» ASSIGNED TASK: Return the data below exactly, stopping after the line with "TOF pin SDA: D14 -> D34".

» AVAILABLE RECORDS:

[Start of section]

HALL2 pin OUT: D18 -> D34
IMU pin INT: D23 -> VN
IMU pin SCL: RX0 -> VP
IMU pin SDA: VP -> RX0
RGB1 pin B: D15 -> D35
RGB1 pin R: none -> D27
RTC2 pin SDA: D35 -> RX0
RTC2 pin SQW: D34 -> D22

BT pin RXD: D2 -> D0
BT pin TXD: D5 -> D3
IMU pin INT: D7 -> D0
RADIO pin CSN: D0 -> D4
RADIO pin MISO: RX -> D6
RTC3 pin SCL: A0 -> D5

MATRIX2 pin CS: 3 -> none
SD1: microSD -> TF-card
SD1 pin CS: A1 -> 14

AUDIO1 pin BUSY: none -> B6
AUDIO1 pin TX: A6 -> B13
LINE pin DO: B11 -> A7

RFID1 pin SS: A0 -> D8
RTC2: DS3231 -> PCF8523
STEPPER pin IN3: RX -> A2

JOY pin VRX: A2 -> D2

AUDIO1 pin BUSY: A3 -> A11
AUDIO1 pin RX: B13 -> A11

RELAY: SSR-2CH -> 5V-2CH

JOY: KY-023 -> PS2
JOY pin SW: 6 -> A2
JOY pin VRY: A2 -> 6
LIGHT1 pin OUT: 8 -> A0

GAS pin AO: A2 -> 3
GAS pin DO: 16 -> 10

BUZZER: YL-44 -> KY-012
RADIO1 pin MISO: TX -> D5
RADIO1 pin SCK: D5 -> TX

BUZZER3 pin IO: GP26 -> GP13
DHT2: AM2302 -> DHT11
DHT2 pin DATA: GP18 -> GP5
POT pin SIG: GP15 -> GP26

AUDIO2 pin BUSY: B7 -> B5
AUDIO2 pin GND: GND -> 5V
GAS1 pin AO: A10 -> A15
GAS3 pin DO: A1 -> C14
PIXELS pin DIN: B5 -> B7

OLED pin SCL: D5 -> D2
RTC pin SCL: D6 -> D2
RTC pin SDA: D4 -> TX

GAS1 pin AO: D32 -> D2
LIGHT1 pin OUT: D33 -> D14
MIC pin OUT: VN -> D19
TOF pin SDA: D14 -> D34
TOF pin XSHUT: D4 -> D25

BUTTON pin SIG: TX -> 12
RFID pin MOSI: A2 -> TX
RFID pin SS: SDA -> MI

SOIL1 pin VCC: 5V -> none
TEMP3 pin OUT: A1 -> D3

[End of section]

» ANSWER FOR THIS EXERCISE:
HALL2 pin OUT: D18 -> D34
IMU pin INT: D23 -> VN
IMU pin SCL: RX0 -> VP
IMU pin SDA: VP -> RX0
RGB1 pin B: D15 -> D35
RGB1 pin R: none -> D27
RTC2 pin SDA: D35 -> RX0
RTC2 pin SQW: D34 -> D22

BT pin RXD: D2 -> D0
BT pin TXD: D5 -> D3
IMU pin INT: D7 -> D0
RADIO pin CSN: D0 -> D4
RADIO pin MISO: RX -> D6
RTC3 pin SCL: A0 -> D5

MATRIX2 pin CS: 3 -> none
SD1: microSD -> TF-card
SD1 pin CS: A1 -> 14

AUDIO1 pin BUSY: none -> B6
AUDIO1 pin TX: A6 -> B13
LINE pin DO: B11 -> A7

RFID1 pin SS: A0 -> D8
RTC2: DS3231 -> PCF8523
STEPPER pin IN3: RX -> A2

JOY pin VRX: A2 -> D2

AUDIO1 pin BUSY: A3 -> A11
AUDIO1 pin RX: B13 -> A11

RELAY: SSR-2CH -> 5V-2CH

JOY: KY-023 -> PS2
JOY pin SW: 6 -> A2
JOY pin VRY: A2 -> 6
LIGHT1 pin OUT: 8 -> A0

GAS pin AO: A2 -> 3
GAS pin DO: 16 -> 10

BUZZER: YL-44 -> KY-012
RADIO1 pin MISO: TX -> D5
RADIO1 pin SCK: D5 -> TX

BUZZER3 pin IO: GP26 -> GP13
DHT2: AM2302 -> DHT11
DHT2 pin DATA: GP18 -> GP5
POT pin SIG: GP15 -> GP26

AUDIO2 pin BUSY: B7 -> B5
AUDIO2 pin GND: GND -> 5V
GAS1 pin AO: A10 -> A15
GAS3 pin DO: A1 -> C14
PIXELS pin DIN: B5 -> B7

OLED pin SCL: D5 -> D2
RTC pin SCL: D6 -> D2
RTC pin SDA: D4 -> TX

GAS1 pin AO: D32 -> D2
LIGHT1 pin OUT: D33 -> D14
MIC pin OUT: VN -> D19
TOF pin SDA: D14 -> D34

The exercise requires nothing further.